What the task asks: Respond with exact copies of the lines running from the line that contains "change=colour; old=snow-white PC" to the end of the material.

Supplied data:
________
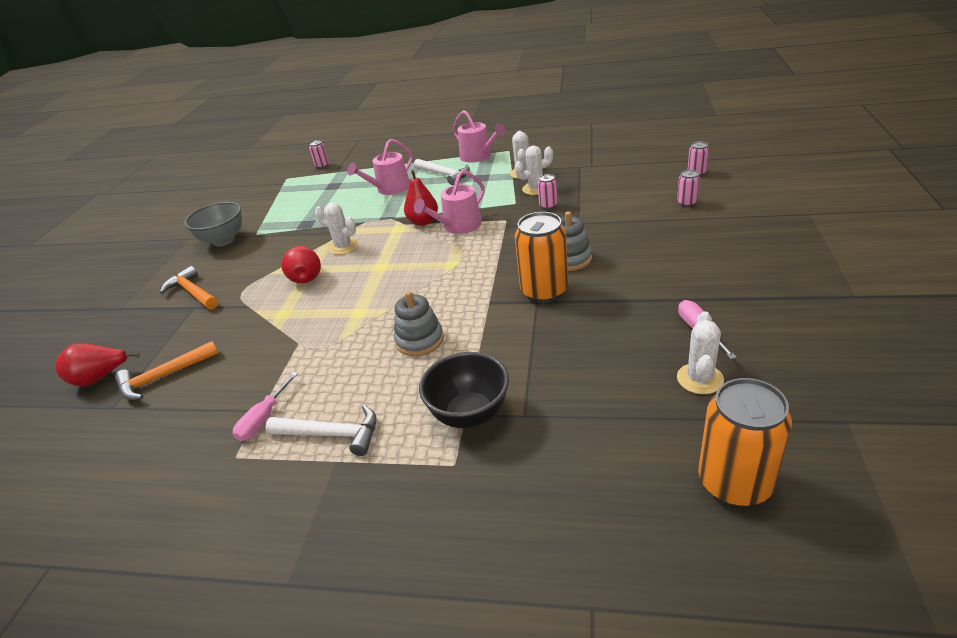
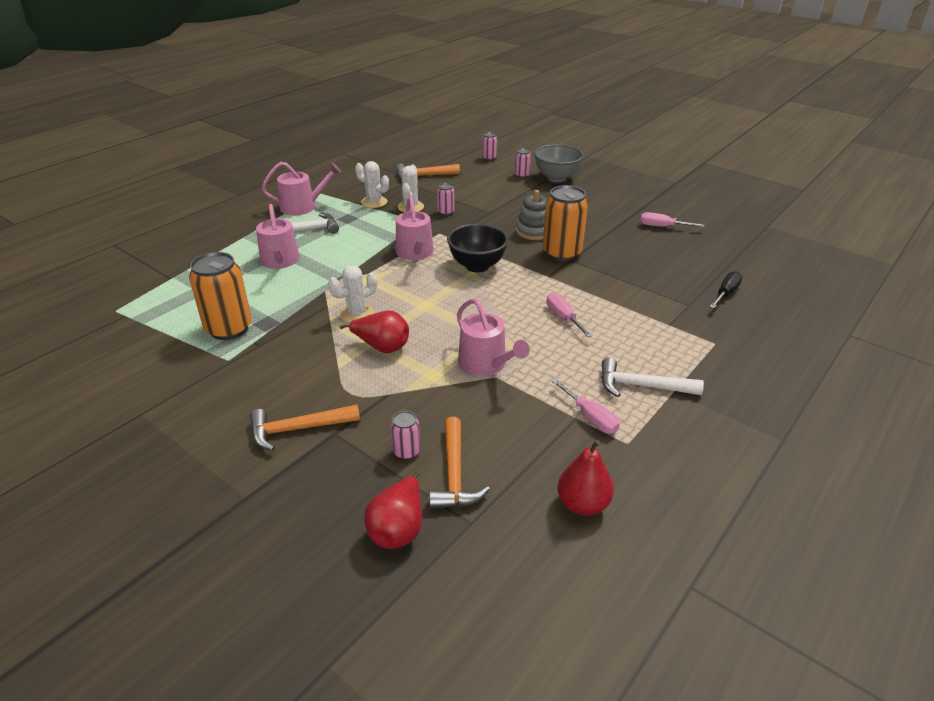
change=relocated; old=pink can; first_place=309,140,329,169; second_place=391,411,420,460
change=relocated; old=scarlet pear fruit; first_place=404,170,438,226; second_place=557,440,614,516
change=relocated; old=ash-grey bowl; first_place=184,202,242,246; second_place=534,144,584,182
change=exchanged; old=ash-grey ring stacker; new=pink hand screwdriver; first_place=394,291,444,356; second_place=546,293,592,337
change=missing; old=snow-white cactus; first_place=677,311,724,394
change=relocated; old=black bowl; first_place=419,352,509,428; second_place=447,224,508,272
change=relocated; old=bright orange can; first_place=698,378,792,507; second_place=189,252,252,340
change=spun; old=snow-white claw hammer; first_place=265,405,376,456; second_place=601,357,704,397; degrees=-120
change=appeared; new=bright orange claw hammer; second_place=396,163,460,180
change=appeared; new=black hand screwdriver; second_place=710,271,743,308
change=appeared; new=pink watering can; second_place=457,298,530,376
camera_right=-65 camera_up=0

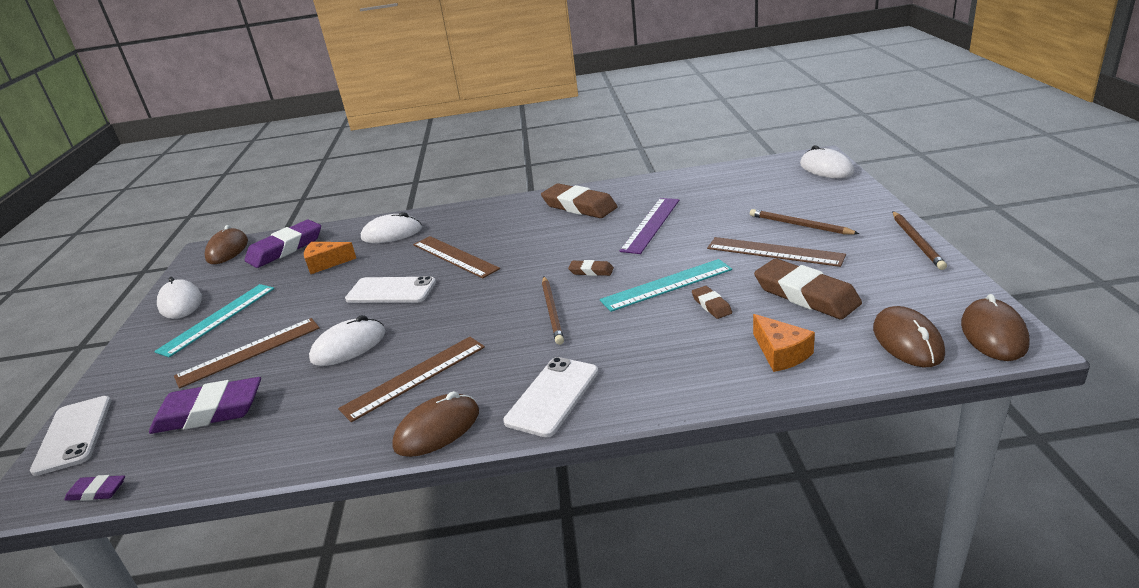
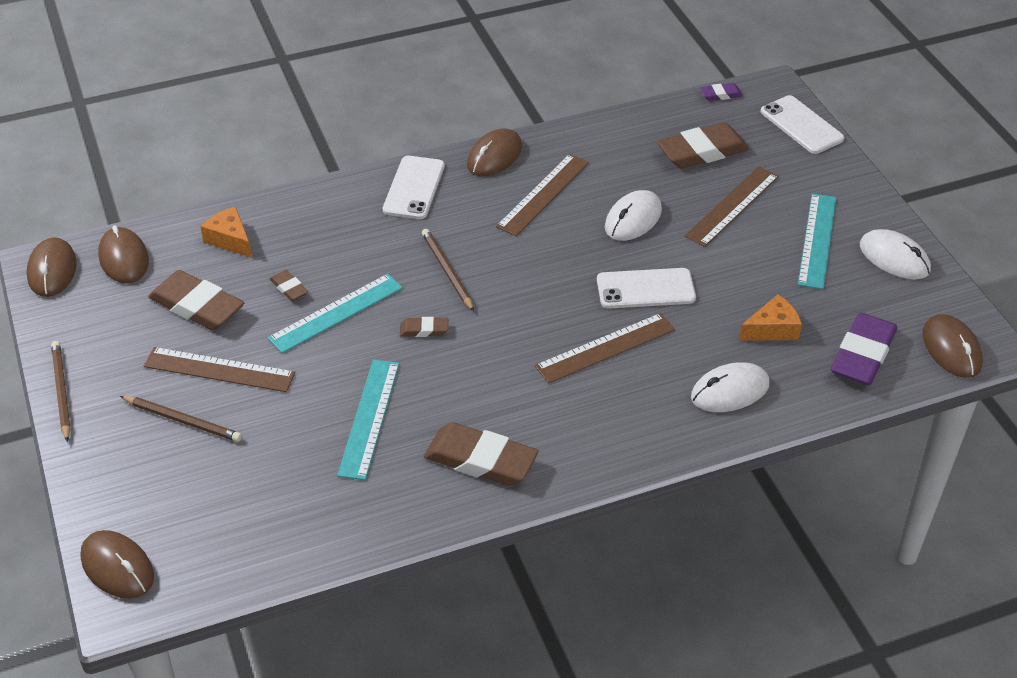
change=colour; old=snow-white PC mouse; new=brown PC mouse; first_place=800,145,854,178; second_place=80,530,154,599
change=colour; old=violet straightedge; new=aqua straightedge; first_place=620,198,679,254; second_place=337,360,399,480
change=spun; old=brown straightedge; first_place=413,236,500,278; second_place=535,313,675,384; degrees=-60
change=colour; old=violet gum eraser; new=brown gum eraser; first_place=149,377,261,434; second_place=657,122,749,169
camera_right=160 camera_up=15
________
Your response:
change=colour; old=snow-white PC mouse; new=brown PC mouse; first_place=800,145,854,178; second_place=80,530,154,599
change=colour; old=violet straightedge; new=aqua straightedge; first_place=620,198,679,254; second_place=337,360,399,480
change=spun; old=brown straightedge; first_place=413,236,500,278; second_place=535,313,675,384; degrees=-60
change=colour; old=violet gum eraser; new=brown gum eraser; first_place=149,377,261,434; second_place=657,122,749,169
camera_right=160 camera_up=15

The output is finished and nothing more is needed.